• WORK INSTRUCTION:
When the string "none" is part of a line below, that line should be copied.

————

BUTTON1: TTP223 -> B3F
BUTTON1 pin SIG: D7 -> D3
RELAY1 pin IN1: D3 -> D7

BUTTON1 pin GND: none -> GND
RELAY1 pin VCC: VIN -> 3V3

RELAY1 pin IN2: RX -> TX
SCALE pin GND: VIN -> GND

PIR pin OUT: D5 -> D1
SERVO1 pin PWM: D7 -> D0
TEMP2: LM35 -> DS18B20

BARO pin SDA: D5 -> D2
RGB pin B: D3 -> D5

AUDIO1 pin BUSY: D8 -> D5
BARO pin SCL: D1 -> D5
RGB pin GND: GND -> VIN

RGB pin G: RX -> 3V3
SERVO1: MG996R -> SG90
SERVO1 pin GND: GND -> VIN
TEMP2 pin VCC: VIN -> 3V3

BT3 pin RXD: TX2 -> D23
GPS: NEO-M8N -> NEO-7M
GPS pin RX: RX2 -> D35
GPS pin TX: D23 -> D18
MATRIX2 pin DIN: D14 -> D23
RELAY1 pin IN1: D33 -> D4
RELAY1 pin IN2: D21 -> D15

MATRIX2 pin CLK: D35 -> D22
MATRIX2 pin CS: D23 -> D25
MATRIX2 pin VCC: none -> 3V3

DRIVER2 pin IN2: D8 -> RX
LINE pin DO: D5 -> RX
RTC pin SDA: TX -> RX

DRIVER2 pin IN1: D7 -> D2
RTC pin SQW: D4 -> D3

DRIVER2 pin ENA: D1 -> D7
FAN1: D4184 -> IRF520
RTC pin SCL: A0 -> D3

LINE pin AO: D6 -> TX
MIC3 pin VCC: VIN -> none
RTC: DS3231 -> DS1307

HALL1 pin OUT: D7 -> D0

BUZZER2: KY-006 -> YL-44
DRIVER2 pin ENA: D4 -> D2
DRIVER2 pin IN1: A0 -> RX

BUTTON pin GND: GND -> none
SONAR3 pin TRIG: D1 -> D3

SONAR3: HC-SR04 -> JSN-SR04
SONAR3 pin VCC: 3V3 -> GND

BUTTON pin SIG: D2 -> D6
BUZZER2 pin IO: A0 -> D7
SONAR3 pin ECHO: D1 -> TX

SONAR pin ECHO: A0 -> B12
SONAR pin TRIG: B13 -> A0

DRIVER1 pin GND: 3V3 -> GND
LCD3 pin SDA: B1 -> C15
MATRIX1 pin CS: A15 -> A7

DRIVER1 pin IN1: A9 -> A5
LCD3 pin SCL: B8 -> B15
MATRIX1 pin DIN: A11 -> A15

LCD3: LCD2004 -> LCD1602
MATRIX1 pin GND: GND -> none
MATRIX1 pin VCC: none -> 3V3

————

• ANSWER SPACE:
BUTTON1 pin GND: none -> GND
MATRIX2 pin VCC: none -> 3V3
MIC3 pin VCC: VIN -> none
BUTTON pin GND: GND -> none
MATRIX1 pin GND: GND -> none
MATRIX1 pin VCC: none -> 3V3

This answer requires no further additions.